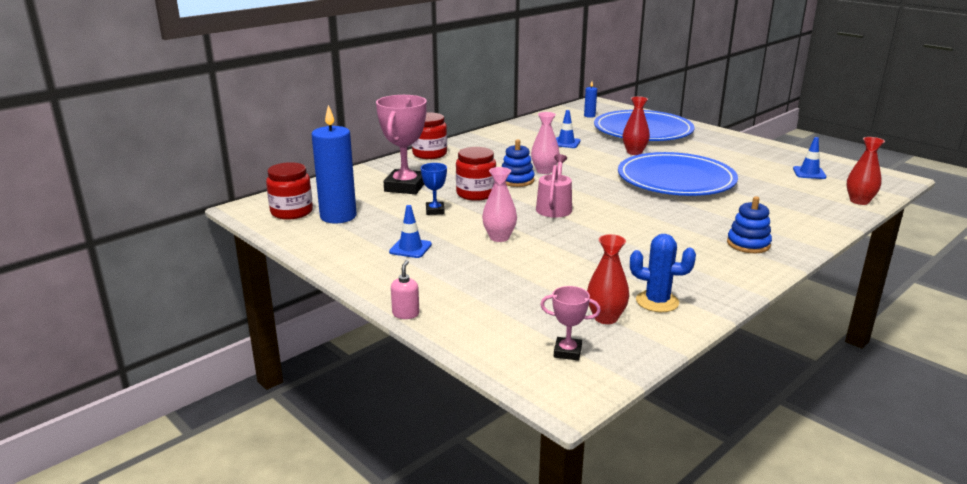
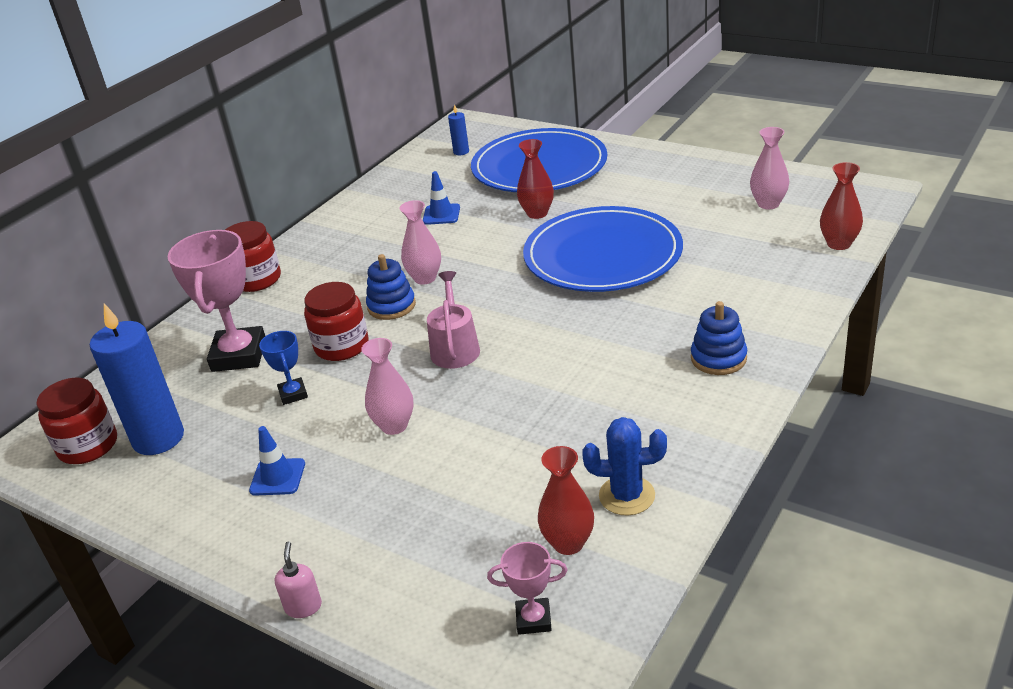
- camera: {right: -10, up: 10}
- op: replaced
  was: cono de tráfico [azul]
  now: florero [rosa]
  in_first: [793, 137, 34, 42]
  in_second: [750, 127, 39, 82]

==

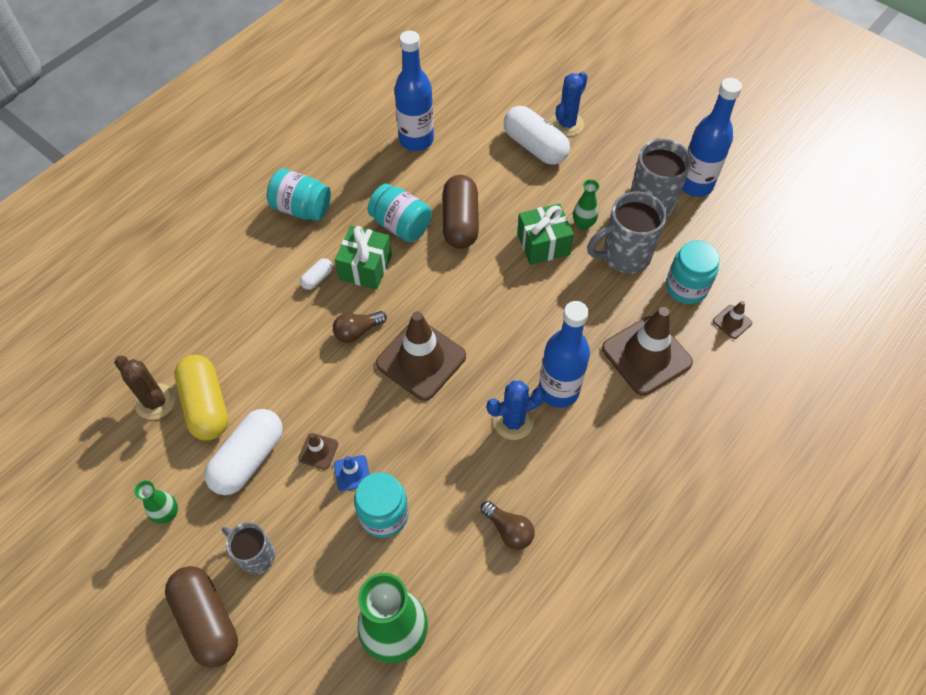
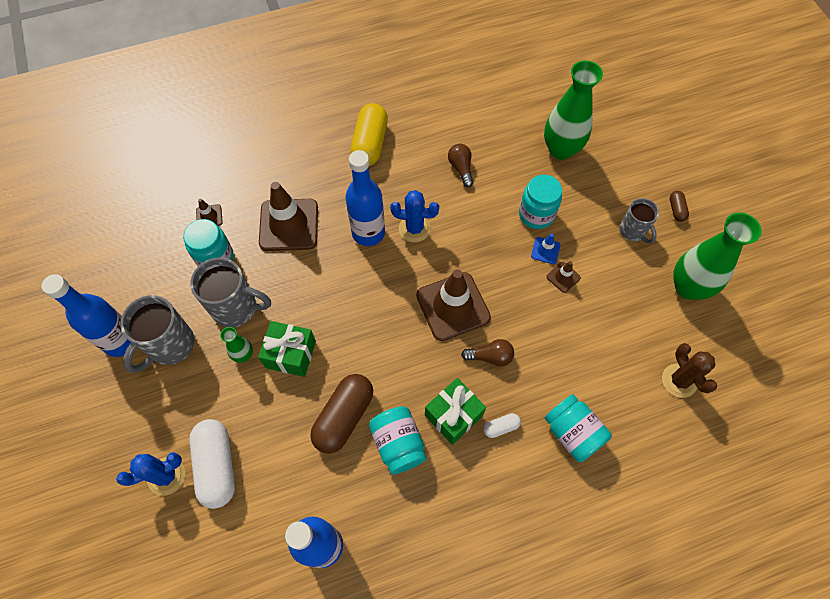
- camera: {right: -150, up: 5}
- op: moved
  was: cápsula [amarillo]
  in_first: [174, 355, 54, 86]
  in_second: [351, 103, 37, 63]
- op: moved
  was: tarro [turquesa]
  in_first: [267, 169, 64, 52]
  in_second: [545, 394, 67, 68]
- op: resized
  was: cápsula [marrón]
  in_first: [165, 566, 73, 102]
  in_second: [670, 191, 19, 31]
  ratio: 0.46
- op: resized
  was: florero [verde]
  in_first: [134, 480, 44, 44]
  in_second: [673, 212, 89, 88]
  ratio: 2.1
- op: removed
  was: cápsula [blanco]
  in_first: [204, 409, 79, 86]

--

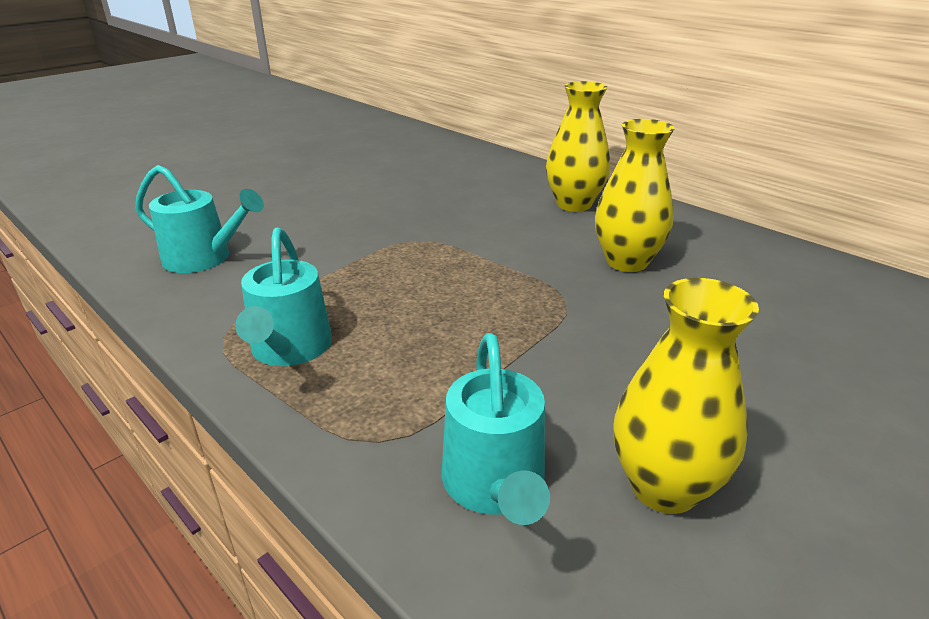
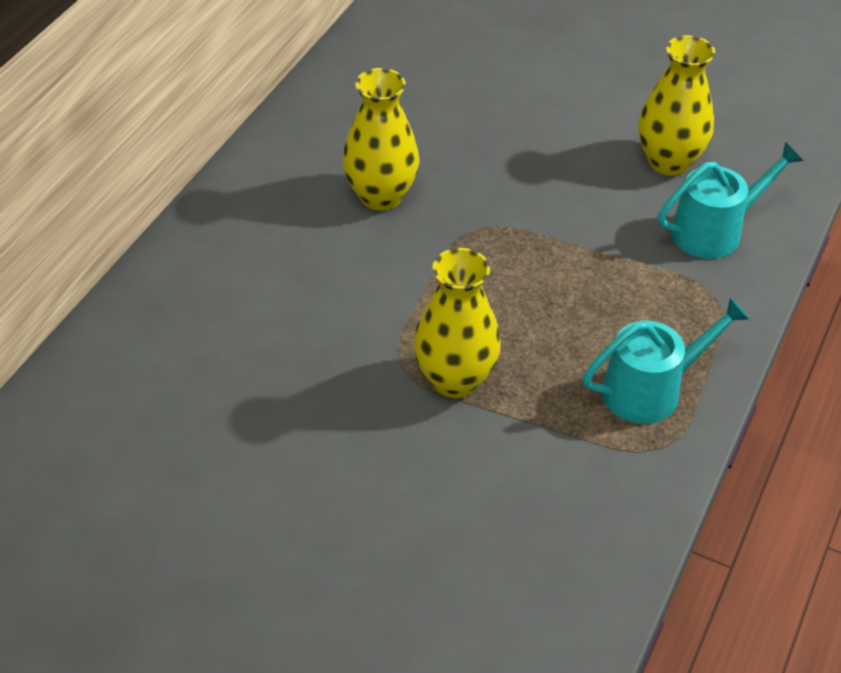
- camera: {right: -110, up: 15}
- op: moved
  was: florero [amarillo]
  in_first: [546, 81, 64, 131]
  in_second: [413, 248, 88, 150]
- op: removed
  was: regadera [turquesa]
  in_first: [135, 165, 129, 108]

__EXERCISE BRIEF__:
Work out how many lines in the material above hold the string "amarillo", and reply with the number only.

__WRITTEN RESPONSE__:
2